◆ **The problem**
Only the lines below from the one containing "second_place: [231, 250, 359, 320]" to the one containing "second_place: [421, 69, 489, 100]" should be repeated, both included and unchanged.

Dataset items
"""

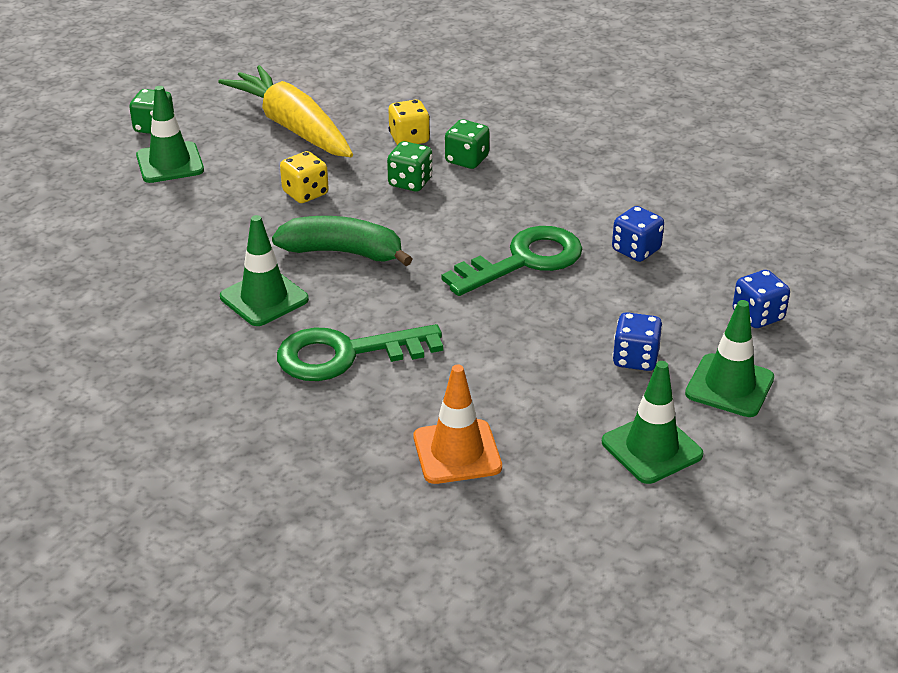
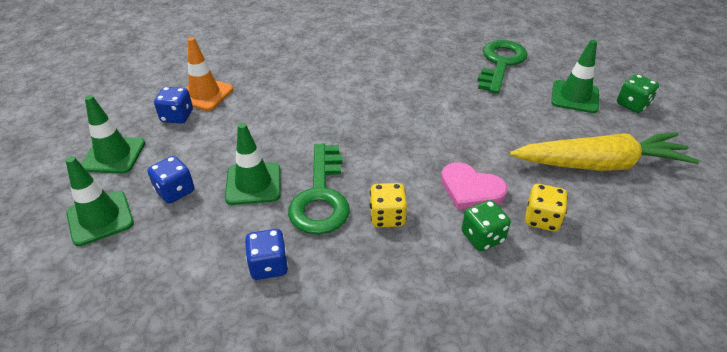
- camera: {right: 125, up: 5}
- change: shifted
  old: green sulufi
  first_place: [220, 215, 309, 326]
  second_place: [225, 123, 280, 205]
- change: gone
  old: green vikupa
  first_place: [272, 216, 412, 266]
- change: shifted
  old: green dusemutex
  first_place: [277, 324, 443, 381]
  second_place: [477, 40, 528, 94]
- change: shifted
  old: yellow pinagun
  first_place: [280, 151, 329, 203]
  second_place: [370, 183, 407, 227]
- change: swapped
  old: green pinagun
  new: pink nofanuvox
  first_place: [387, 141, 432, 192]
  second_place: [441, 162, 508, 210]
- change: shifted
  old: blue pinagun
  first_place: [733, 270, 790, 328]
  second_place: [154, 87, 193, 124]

"""
"""

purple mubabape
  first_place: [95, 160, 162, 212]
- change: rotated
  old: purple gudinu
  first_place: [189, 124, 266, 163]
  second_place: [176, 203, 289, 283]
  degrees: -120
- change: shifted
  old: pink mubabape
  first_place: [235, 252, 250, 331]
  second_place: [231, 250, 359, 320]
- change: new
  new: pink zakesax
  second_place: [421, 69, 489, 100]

"""
"""

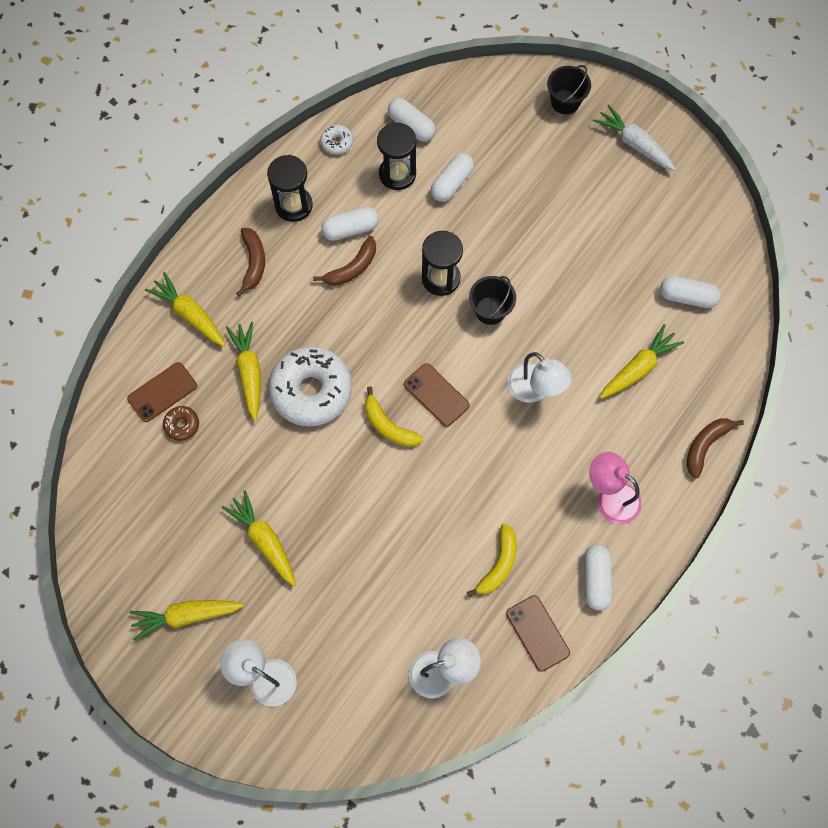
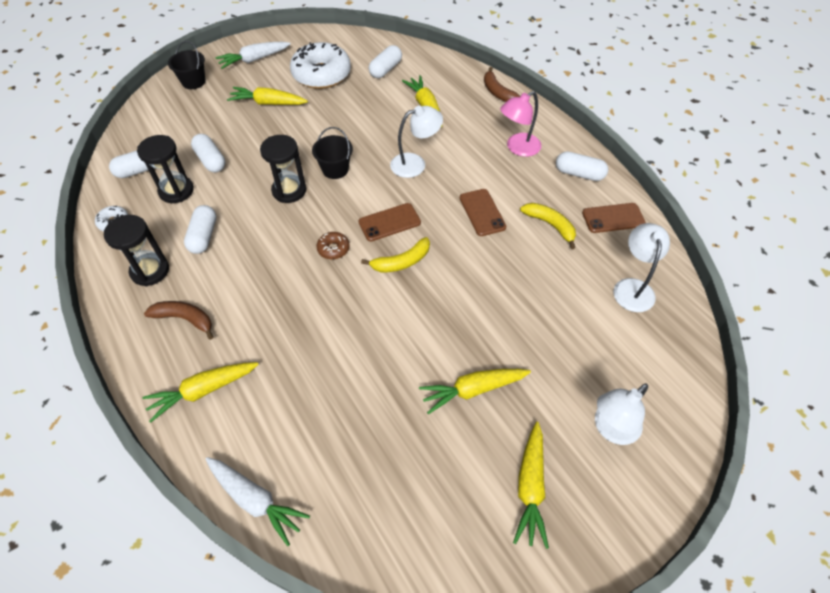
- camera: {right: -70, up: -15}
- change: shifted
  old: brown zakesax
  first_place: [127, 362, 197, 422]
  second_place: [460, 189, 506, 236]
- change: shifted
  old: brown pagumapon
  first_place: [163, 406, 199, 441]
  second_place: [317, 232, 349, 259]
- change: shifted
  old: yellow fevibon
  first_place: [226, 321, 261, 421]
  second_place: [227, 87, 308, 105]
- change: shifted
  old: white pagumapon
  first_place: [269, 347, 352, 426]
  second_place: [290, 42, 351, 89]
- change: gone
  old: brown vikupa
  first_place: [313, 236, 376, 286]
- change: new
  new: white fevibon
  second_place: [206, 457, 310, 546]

"""

◆ **Exercise output**
  second_place: [231, 250, 359, 320]
- change: new
  new: pink zakesax
  second_place: [421, 69, 489, 100]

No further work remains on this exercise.